(Object transformation records)
>>>>>

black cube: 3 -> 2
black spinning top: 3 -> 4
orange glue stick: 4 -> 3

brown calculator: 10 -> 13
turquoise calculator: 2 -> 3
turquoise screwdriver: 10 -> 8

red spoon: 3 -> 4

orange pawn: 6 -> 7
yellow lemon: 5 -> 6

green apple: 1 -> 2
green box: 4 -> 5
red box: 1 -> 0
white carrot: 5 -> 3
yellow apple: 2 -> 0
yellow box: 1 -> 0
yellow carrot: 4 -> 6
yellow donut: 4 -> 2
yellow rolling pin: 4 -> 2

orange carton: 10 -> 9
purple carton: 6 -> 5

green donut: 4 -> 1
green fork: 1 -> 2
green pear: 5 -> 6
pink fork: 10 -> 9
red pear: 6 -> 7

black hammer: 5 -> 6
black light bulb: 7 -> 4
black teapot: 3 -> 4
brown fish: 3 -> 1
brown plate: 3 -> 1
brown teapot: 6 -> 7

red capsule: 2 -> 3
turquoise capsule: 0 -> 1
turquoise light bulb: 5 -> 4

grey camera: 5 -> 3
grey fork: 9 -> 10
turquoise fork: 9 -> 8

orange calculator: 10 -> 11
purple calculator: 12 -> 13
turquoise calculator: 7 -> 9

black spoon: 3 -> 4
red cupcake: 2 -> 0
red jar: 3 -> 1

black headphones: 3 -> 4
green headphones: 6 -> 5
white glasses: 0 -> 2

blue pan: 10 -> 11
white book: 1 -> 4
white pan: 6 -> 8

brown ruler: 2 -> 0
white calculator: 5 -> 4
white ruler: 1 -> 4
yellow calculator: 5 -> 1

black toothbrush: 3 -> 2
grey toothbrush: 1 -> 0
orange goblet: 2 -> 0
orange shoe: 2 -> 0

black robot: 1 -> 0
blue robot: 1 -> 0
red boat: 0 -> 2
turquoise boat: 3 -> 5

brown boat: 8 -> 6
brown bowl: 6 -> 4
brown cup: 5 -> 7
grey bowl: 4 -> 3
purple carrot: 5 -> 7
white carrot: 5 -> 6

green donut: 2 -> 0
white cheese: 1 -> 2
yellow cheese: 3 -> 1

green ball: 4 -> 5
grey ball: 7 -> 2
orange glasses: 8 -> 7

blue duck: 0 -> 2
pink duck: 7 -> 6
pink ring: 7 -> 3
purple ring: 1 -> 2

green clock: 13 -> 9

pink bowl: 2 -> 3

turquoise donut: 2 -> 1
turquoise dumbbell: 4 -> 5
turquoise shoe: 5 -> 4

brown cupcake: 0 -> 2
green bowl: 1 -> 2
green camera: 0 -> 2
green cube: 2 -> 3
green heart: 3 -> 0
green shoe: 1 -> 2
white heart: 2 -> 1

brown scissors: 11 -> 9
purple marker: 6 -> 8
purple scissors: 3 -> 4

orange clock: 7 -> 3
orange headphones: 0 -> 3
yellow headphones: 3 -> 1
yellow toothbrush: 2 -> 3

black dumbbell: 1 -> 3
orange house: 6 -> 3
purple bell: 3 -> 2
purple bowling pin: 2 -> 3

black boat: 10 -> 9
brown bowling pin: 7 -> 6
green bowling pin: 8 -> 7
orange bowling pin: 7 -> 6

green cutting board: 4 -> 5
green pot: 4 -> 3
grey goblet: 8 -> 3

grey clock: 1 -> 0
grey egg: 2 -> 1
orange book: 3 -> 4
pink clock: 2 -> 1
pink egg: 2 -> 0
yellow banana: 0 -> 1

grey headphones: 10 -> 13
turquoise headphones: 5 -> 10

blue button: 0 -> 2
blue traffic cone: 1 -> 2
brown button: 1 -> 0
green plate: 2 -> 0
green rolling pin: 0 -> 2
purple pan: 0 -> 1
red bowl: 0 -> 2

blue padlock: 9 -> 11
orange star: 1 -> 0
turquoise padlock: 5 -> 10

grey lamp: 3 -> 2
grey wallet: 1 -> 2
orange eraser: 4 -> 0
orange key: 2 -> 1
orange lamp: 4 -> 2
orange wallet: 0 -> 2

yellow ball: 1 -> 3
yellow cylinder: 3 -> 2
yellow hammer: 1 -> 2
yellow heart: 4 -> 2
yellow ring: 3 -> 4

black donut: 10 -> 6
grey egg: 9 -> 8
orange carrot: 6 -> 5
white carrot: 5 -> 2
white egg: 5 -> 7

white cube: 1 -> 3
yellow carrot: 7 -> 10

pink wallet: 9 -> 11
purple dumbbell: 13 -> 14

<<<<<

> **Goal of the exercise**
Every line above that includes the string "blue" needs to be copied.

> **Reply**
blue pan: 10 -> 11
blue robot: 1 -> 0
blue duck: 0 -> 2
blue button: 0 -> 2
blue traffic cone: 1 -> 2
blue padlock: 9 -> 11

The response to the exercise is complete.